**WHAT YOU ARE ASKED TO DO:**
Instruction for the entries below: return the part that opens with the line containing "R6: 750k (GND, MID2) -> 12 (GND, MID2)" and closes with the line containing "J2 pin 2: VDD -> DAC", exactly, and no pictures.

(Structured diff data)
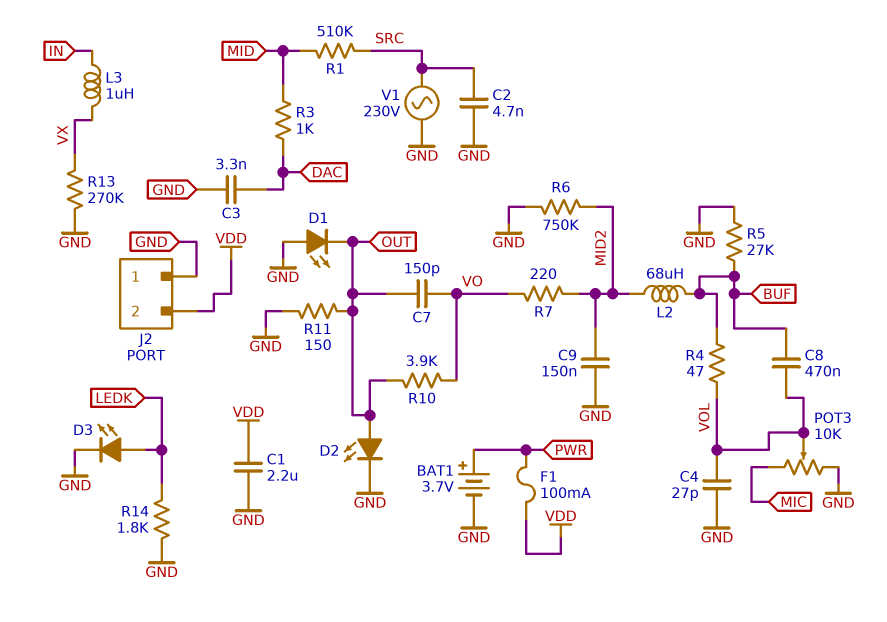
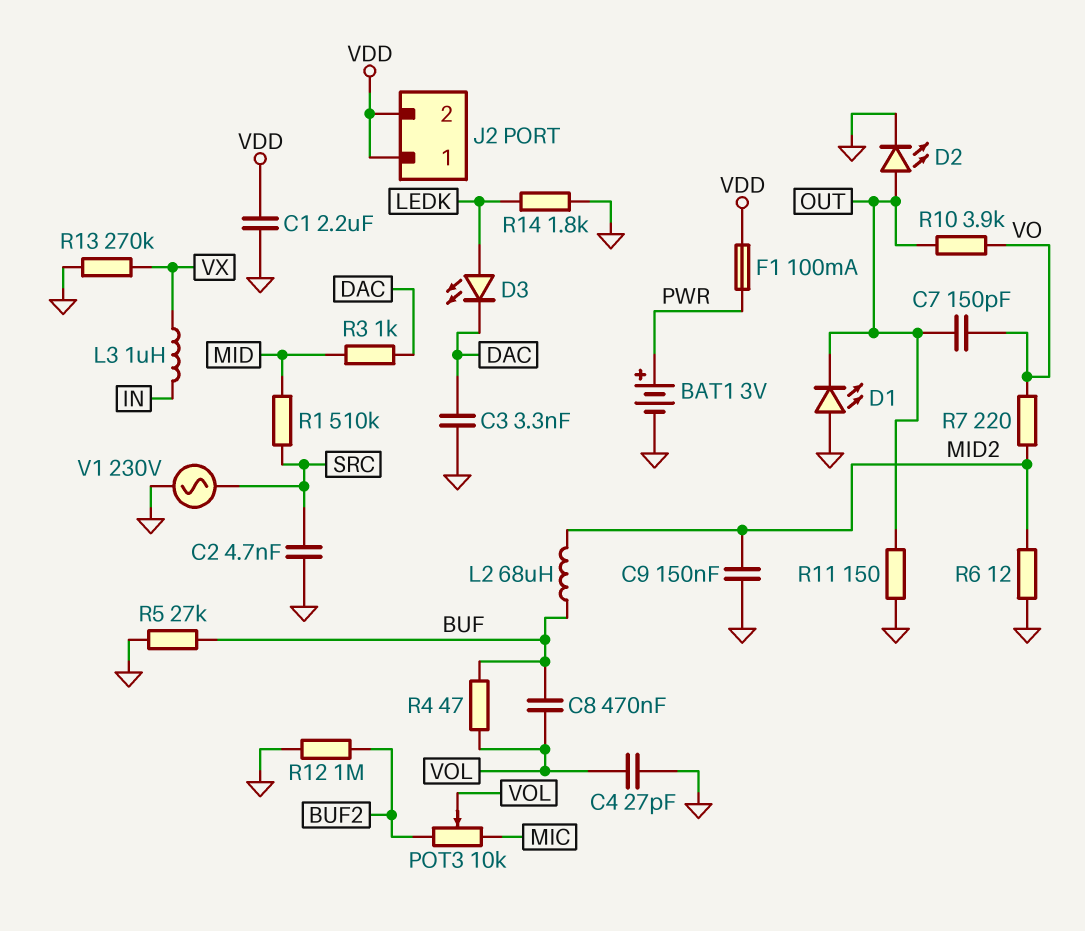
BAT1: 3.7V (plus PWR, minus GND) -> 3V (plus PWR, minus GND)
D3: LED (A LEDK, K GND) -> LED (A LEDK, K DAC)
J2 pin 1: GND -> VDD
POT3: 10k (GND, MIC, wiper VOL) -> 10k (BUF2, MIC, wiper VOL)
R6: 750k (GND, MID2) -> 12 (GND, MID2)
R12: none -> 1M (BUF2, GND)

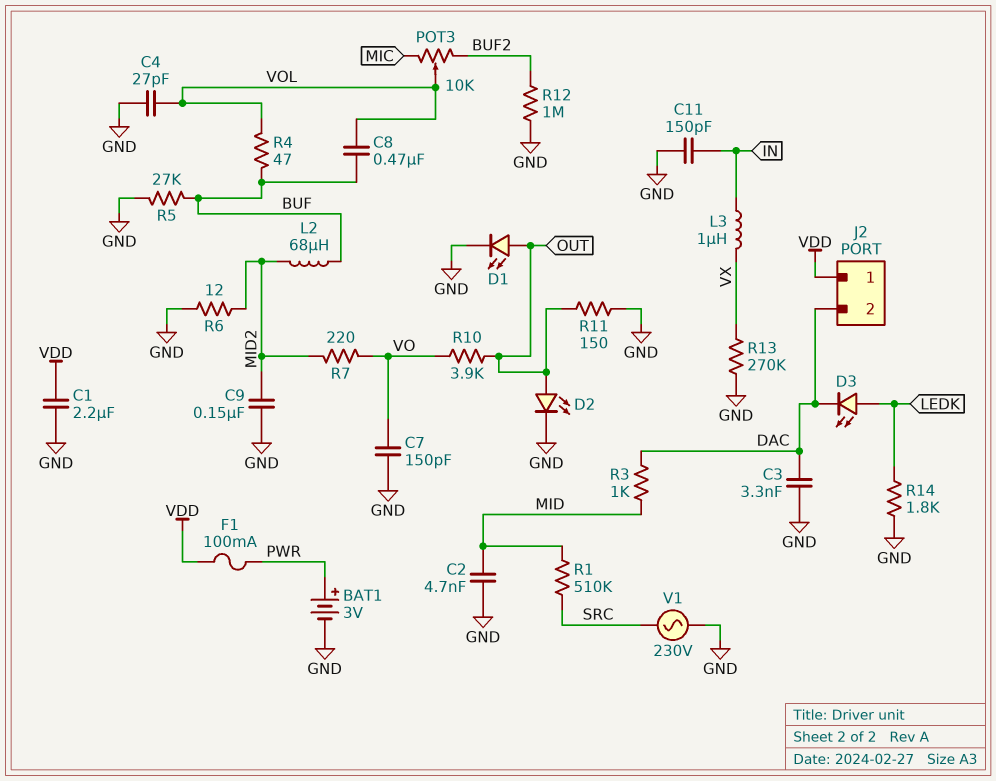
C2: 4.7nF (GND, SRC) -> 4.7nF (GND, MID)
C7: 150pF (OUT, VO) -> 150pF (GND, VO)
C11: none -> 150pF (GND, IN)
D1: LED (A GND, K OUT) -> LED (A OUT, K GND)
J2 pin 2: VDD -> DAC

==

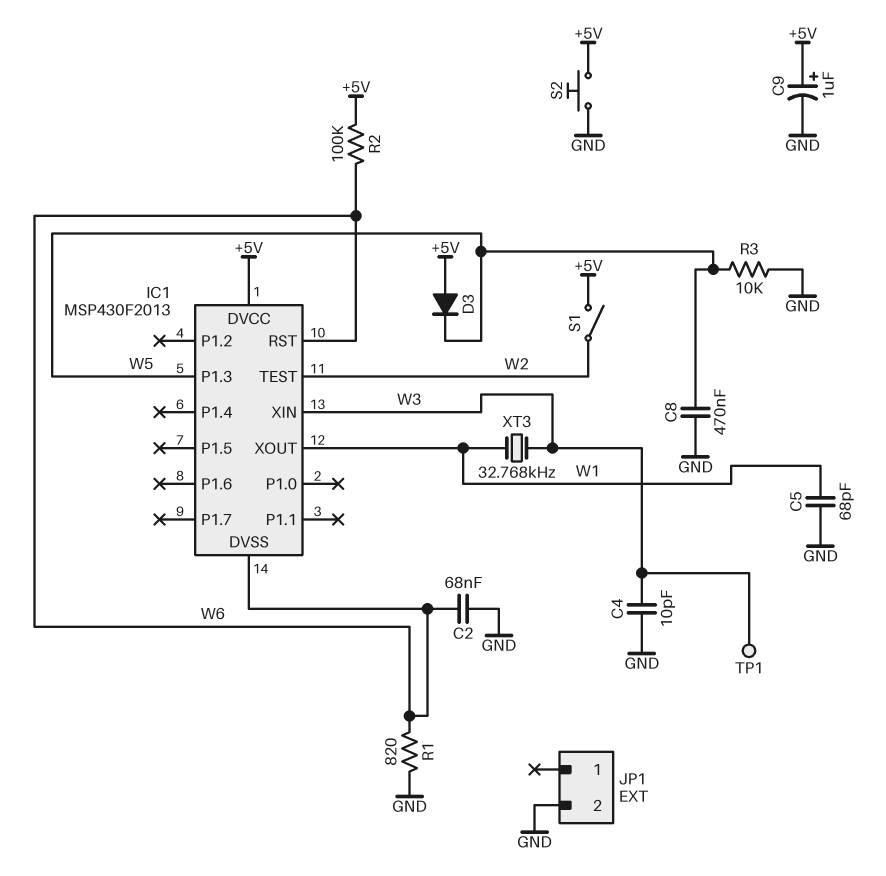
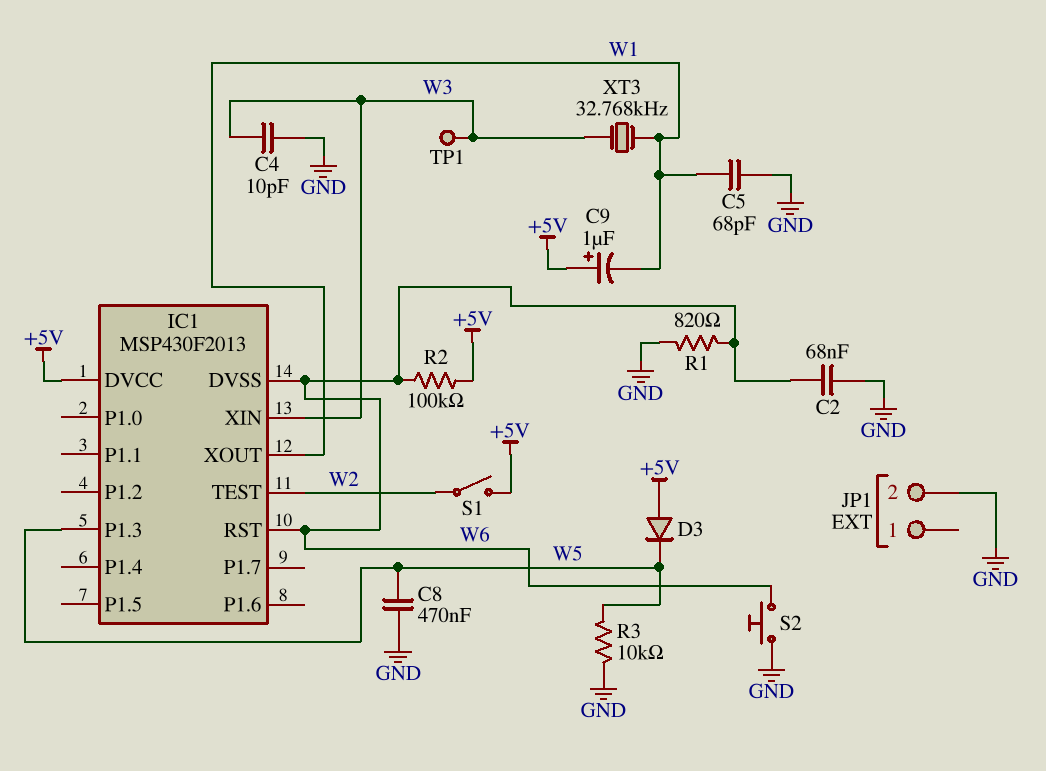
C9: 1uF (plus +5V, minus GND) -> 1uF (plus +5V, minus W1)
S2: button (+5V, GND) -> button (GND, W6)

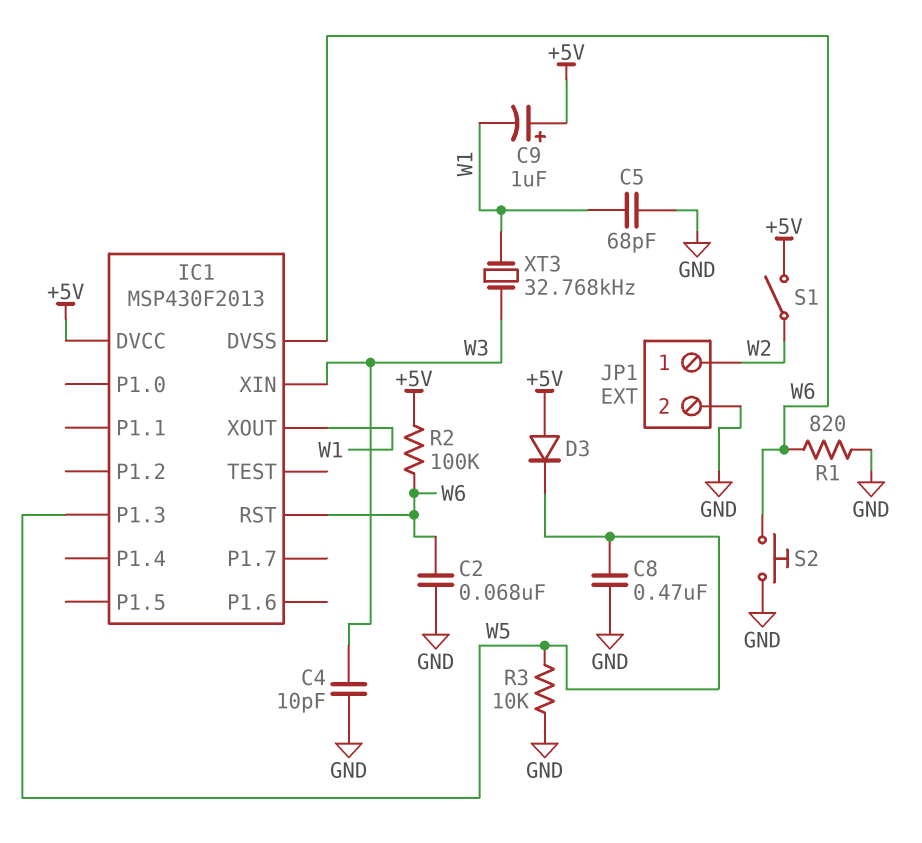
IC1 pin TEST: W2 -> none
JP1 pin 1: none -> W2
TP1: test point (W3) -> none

**PROBLEM SOLUTION:**
R6: 750k (GND, MID2) -> 12 (GND, MID2)
R12: none -> 1M (BUF2, GND)

C2: 4.7nF (GND, SRC) -> 4.7nF (GND, MID)
C7: 150pF (OUT, VO) -> 150pF (GND, VO)
C11: none -> 150pF (GND, IN)
D1: LED (A GND, K OUT) -> LED (A OUT, K GND)
J2 pin 2: VDD -> DAC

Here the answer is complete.